(Data records)
= Beginning of Section =
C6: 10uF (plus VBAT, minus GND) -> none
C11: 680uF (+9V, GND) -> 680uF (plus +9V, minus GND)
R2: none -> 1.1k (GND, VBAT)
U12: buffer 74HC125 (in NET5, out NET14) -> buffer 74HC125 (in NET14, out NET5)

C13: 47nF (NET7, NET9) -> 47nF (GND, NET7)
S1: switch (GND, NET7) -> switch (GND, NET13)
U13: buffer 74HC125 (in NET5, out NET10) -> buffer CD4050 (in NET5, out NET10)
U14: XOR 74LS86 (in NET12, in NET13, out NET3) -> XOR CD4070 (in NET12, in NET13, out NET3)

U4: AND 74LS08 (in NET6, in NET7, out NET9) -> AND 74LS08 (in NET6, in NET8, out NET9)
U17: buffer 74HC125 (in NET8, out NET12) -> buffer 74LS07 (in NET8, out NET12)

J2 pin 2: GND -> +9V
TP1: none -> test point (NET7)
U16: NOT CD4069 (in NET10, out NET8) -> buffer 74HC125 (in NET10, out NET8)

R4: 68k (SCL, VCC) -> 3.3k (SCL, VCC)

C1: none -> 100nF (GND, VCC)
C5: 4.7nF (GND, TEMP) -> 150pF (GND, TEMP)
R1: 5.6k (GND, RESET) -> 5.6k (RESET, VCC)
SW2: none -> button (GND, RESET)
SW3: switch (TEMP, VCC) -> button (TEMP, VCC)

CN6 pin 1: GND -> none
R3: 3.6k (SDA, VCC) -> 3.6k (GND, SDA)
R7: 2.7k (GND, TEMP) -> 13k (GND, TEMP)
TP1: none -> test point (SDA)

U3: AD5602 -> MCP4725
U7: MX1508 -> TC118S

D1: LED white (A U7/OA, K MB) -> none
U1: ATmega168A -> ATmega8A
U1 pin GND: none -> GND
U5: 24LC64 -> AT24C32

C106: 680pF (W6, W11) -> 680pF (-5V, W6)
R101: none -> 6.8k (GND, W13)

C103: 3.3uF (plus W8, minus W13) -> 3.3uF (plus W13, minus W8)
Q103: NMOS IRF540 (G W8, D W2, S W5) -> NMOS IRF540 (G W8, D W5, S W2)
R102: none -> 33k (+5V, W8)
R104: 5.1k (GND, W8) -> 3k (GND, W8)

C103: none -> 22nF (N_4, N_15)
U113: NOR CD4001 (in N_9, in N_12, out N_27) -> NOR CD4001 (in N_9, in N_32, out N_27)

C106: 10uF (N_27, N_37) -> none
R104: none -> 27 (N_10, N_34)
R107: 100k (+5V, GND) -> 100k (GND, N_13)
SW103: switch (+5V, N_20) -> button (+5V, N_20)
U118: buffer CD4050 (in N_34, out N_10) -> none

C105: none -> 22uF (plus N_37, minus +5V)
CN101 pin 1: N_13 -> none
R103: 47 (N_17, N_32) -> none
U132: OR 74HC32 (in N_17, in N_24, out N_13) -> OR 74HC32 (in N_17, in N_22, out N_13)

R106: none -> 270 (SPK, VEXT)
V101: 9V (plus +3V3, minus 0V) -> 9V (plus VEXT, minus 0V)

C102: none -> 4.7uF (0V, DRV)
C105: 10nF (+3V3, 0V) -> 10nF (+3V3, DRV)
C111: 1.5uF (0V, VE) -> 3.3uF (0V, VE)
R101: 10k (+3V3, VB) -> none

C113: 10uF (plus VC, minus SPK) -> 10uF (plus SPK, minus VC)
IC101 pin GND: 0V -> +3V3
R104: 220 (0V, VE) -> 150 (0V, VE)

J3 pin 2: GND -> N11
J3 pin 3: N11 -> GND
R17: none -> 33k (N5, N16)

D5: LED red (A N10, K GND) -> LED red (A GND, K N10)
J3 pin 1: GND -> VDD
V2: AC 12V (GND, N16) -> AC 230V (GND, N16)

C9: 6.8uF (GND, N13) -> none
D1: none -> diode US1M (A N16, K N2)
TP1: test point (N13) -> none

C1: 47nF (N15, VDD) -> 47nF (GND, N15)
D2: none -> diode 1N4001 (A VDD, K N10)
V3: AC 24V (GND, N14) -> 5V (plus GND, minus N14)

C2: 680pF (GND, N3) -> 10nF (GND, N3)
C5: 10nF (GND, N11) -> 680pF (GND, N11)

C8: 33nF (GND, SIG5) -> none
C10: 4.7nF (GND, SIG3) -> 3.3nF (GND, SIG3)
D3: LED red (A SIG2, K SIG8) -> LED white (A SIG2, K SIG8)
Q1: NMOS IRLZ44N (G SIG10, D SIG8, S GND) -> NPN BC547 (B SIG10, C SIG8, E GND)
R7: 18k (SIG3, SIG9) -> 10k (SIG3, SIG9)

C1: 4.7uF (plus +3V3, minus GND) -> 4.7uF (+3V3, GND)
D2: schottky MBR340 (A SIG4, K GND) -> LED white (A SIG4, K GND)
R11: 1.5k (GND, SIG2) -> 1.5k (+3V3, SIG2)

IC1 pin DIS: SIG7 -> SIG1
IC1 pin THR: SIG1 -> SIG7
= End of Section =
Search the records above for "plus". Copy each line where it is found.

C6: 10uF (plus VBAT, minus GND) -> none
C11: 680uF (+9V, GND) -> 680uF (plus +9V, minus GND)
C103: 3.3uF (plus W8, minus W13) -> 3.3uF (plus W13, minus W8)
C105: none -> 22uF (plus N_37, minus +5V)
V101: 9V (plus +3V3, minus 0V) -> 9V (plus VEXT, minus 0V)
C113: 10uF (plus VC, minus SPK) -> 10uF (plus SPK, minus VC)
V3: AC 24V (GND, N14) -> 5V (plus GND, minus N14)
C1: 4.7uF (plus +3V3, minus GND) -> 4.7uF (+3V3, GND)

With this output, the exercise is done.